### ABOUT THIS EXERCISE:
Return only those lines of the listing in which "brick" appears.

### INPUT DATA:
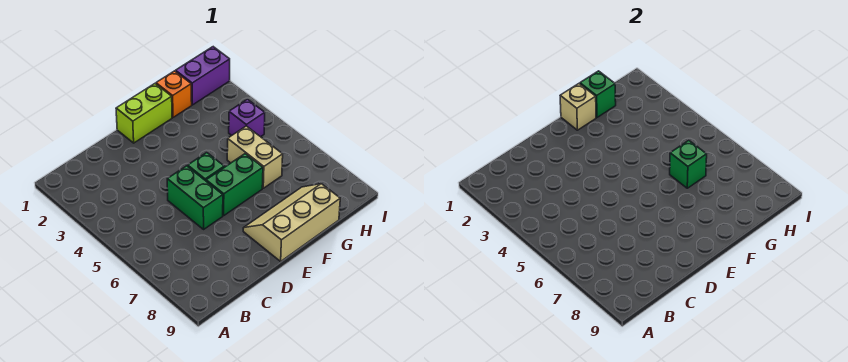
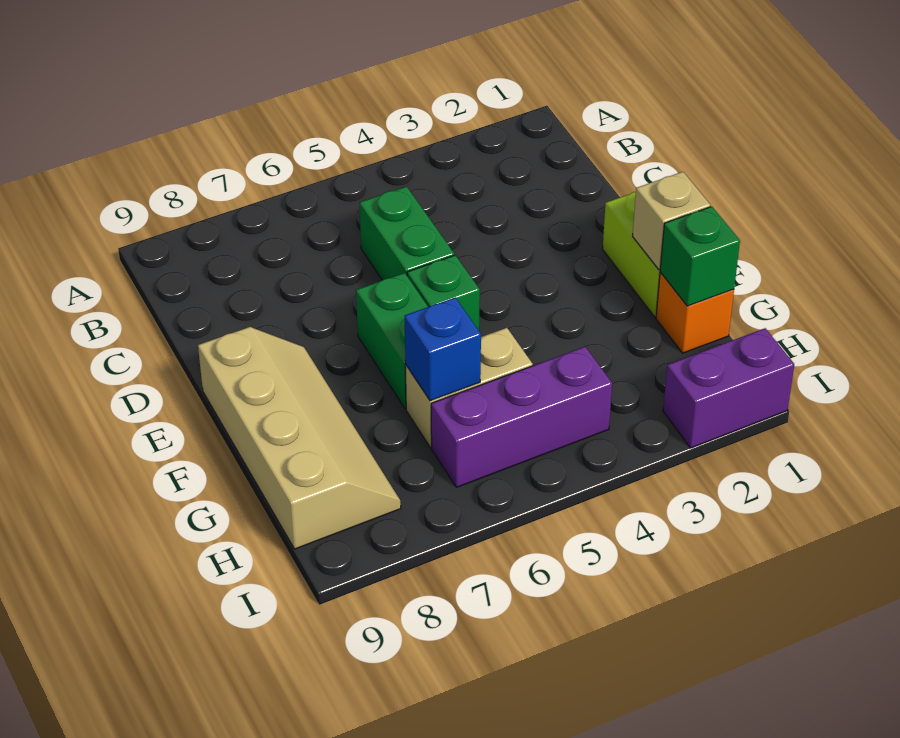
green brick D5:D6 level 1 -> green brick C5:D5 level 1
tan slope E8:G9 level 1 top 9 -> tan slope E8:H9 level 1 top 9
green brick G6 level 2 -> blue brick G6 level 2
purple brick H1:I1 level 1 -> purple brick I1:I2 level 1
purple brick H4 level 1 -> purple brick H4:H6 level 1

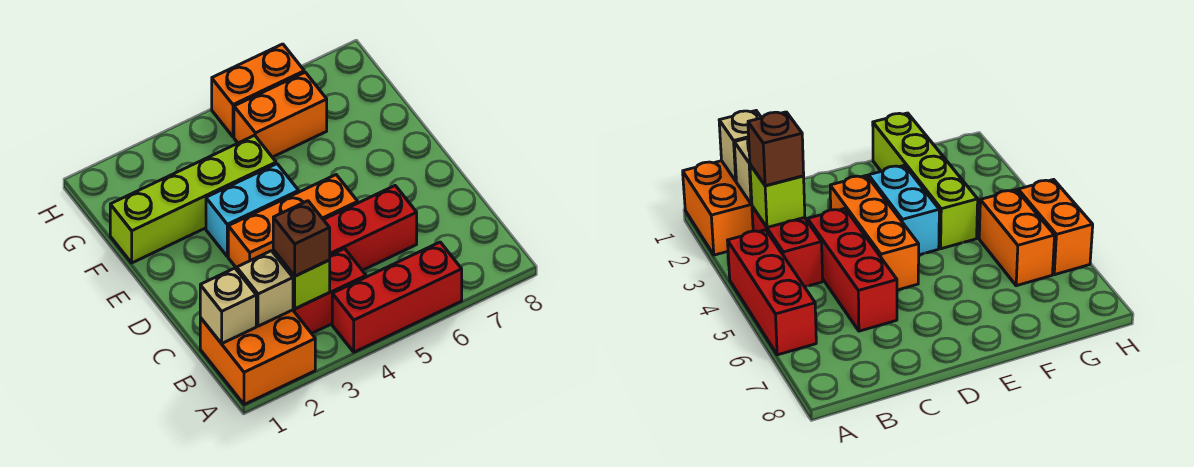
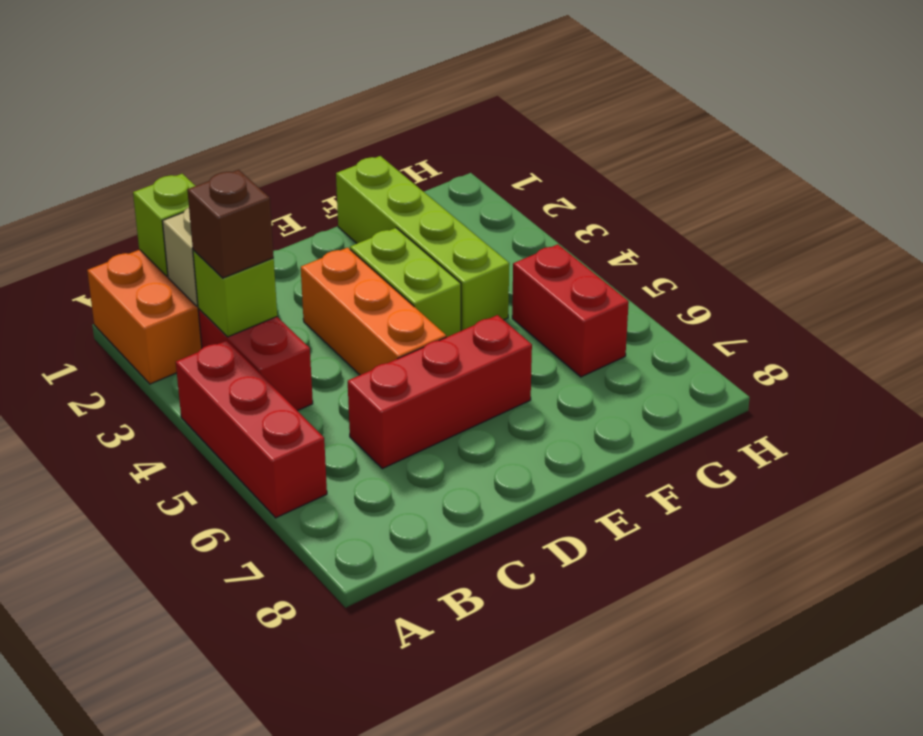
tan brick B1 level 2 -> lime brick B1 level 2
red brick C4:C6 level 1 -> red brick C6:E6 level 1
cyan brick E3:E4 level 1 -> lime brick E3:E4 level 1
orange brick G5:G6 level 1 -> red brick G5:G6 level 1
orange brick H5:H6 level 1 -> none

### COMPLETED EXERCISE:
green brick D5:D6 level 1 -> green brick C5:D5 level 1
green brick G6 level 2 -> blue brick G6 level 2
purple brick H1:I1 level 1 -> purple brick I1:I2 level 1
purple brick H4 level 1 -> purple brick H4:H6 level 1
tan brick B1 level 2 -> lime brick B1 level 2
red brick C4:C6 level 1 -> red brick C6:E6 level 1
cyan brick E3:E4 level 1 -> lime brick E3:E4 level 1
orange brick G5:G6 level 1 -> red brick G5:G6 level 1
orange brick H5:H6 level 1 -> none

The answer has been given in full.